Data below:
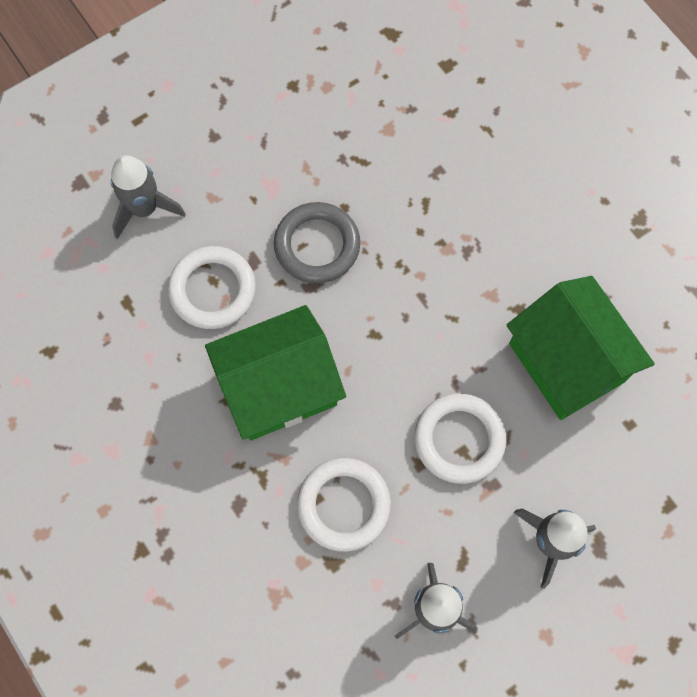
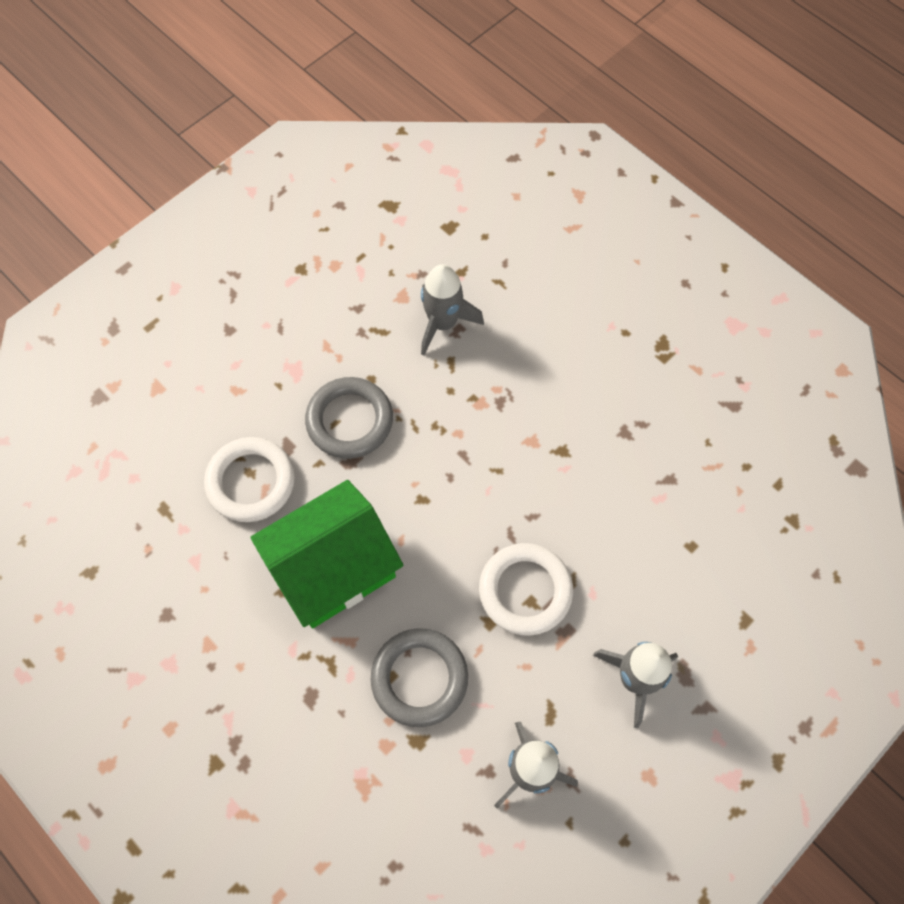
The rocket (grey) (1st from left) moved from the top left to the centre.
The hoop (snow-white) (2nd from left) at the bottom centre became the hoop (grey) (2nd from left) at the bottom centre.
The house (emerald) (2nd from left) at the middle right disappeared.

What is expected: Some lines of the data above may hold the word "centre"; report how many do, and nothing else.

Result for this task: 2